EXERCISE INSTRUCTIONS
Report every line in the material below that contains the string "kern", copying each one in full.

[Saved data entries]
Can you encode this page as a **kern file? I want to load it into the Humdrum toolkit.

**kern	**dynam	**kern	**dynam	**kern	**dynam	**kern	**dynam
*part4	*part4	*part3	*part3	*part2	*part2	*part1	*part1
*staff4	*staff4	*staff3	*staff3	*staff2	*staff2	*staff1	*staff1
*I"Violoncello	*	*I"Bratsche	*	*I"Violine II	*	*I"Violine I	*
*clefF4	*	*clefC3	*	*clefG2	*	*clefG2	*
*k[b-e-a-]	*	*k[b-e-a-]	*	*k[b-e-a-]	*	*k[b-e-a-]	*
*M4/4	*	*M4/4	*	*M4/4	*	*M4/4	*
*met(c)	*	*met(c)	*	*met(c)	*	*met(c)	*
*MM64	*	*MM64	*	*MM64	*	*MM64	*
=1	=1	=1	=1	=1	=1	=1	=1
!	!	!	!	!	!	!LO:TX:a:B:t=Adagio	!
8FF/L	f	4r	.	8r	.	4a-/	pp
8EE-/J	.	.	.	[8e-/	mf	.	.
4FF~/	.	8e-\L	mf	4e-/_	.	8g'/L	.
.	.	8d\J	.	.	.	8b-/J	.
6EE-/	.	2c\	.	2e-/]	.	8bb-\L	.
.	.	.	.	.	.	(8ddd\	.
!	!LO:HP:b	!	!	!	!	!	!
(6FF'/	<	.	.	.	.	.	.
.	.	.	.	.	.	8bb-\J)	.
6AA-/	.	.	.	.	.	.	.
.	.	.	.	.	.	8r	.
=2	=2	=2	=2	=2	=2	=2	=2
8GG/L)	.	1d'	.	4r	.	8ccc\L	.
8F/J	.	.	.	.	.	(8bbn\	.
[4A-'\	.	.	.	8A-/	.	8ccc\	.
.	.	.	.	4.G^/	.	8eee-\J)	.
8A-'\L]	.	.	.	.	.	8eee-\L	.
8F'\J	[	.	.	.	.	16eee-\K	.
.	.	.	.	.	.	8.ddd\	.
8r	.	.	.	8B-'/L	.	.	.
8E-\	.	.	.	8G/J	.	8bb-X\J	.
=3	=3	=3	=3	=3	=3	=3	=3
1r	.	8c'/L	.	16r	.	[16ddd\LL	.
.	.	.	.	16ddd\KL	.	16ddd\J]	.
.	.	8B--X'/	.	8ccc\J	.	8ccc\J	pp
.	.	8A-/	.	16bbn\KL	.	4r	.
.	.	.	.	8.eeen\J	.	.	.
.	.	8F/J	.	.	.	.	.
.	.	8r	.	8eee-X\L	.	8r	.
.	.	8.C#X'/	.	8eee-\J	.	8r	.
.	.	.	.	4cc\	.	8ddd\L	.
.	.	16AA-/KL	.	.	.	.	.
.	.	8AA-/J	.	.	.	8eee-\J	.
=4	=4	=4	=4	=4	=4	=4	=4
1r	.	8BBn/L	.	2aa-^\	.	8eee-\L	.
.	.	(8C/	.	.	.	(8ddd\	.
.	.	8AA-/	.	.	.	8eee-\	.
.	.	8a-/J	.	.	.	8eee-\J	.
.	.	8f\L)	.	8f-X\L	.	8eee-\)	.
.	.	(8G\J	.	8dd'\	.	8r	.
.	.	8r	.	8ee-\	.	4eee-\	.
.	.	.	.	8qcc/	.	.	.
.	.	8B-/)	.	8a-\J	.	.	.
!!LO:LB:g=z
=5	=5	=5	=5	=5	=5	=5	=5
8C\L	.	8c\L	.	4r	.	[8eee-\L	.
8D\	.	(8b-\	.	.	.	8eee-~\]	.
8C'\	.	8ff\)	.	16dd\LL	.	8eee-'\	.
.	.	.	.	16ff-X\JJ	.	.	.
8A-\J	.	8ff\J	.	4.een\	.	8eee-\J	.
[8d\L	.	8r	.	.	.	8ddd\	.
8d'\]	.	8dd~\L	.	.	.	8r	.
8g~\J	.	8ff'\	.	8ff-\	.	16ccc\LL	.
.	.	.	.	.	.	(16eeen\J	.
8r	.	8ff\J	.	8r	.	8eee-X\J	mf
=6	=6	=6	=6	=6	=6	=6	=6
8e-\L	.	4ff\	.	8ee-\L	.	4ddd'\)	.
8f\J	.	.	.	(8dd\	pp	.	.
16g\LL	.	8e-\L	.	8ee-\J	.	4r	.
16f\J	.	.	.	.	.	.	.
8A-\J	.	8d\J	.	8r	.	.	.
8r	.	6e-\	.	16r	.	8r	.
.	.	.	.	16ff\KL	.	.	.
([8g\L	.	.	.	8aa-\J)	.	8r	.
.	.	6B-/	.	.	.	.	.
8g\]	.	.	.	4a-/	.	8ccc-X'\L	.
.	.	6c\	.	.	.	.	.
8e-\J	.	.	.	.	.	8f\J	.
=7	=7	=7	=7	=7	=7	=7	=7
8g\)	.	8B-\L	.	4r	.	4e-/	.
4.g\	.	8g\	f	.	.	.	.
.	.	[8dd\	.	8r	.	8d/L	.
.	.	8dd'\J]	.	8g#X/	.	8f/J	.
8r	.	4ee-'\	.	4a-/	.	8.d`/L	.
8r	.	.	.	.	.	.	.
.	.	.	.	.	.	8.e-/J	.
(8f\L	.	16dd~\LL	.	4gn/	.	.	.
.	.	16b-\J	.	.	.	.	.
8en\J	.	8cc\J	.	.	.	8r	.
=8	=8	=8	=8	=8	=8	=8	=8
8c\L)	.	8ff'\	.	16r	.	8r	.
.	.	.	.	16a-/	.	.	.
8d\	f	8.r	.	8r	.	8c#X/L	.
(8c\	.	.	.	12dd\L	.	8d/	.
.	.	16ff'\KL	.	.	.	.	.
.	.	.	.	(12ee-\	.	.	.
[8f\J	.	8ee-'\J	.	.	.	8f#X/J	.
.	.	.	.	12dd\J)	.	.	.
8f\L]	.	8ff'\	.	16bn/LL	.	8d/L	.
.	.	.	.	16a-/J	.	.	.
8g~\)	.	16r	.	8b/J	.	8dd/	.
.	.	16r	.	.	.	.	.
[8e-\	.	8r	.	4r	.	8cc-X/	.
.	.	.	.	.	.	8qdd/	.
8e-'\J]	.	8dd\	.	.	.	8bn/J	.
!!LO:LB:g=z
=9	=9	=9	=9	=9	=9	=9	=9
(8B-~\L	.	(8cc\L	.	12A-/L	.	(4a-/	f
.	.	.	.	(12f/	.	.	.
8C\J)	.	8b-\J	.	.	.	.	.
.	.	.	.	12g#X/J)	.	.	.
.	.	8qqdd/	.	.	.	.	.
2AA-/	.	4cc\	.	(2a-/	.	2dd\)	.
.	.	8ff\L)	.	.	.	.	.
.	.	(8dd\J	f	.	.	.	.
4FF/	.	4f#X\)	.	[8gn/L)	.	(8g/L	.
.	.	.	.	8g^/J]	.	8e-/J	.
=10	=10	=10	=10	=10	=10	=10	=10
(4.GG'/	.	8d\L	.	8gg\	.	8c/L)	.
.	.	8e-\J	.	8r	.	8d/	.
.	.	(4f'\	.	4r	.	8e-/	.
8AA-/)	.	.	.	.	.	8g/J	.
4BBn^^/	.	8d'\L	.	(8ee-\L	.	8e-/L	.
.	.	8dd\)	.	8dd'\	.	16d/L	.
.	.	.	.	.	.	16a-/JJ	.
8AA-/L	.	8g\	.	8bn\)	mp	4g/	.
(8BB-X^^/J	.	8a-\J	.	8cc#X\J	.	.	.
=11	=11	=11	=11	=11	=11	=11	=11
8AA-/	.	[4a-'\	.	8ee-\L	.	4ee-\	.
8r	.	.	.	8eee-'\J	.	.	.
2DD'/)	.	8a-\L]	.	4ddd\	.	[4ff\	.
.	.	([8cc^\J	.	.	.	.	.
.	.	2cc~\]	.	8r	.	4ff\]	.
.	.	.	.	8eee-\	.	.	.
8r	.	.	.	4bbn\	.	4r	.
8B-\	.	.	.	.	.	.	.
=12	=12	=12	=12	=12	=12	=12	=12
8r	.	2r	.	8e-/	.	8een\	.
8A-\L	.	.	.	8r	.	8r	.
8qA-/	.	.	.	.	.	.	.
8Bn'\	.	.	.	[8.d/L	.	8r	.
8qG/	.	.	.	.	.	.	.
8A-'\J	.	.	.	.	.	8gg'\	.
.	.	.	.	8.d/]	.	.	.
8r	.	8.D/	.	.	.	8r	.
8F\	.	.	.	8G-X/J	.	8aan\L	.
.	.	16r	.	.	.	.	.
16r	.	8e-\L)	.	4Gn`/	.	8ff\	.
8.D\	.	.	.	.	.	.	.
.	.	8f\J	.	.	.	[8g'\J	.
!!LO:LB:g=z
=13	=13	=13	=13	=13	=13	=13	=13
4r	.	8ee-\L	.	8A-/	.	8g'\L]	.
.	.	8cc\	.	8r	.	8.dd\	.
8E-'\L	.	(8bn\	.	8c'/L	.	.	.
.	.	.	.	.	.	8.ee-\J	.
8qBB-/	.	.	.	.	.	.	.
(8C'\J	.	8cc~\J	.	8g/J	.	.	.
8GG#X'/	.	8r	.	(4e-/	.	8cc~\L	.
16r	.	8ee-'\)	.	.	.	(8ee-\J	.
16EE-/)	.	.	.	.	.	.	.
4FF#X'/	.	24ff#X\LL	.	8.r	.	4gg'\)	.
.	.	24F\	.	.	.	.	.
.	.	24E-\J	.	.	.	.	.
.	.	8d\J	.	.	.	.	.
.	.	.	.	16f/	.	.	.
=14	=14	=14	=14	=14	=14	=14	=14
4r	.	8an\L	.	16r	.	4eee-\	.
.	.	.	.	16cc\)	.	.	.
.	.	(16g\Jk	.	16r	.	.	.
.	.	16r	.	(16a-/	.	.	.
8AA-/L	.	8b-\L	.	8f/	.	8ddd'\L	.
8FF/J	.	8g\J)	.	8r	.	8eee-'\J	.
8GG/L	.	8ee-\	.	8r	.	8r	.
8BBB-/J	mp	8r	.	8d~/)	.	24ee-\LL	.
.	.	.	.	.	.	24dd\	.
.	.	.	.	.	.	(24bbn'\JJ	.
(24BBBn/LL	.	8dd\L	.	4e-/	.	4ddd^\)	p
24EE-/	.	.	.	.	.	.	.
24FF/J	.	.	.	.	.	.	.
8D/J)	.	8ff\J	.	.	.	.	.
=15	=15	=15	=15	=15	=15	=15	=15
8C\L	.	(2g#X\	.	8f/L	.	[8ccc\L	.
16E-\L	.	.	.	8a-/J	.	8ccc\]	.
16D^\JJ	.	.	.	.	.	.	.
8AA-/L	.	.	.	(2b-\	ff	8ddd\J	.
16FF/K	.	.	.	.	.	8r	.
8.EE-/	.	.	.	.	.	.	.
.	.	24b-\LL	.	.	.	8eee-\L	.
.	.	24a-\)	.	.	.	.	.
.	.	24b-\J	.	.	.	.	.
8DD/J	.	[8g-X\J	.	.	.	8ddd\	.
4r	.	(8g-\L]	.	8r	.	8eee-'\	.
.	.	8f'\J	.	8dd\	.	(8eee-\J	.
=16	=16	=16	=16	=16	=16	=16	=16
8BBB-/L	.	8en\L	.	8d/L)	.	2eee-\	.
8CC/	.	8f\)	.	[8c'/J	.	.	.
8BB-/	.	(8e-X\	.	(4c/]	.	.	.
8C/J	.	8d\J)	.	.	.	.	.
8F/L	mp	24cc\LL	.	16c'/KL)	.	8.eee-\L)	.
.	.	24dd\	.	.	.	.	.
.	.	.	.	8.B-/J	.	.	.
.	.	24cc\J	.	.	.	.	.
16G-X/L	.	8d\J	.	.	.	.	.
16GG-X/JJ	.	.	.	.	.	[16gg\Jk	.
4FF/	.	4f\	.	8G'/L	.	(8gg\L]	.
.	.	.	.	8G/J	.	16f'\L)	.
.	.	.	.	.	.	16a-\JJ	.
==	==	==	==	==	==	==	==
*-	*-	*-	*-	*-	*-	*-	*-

CORRECT RESPONSE
Can you encode this page as a **kern file? I want to load it into the Humdrum toolkit.
**kern	**dynam	**kern	**dynam	**kern	**dynam	**kern	**dynam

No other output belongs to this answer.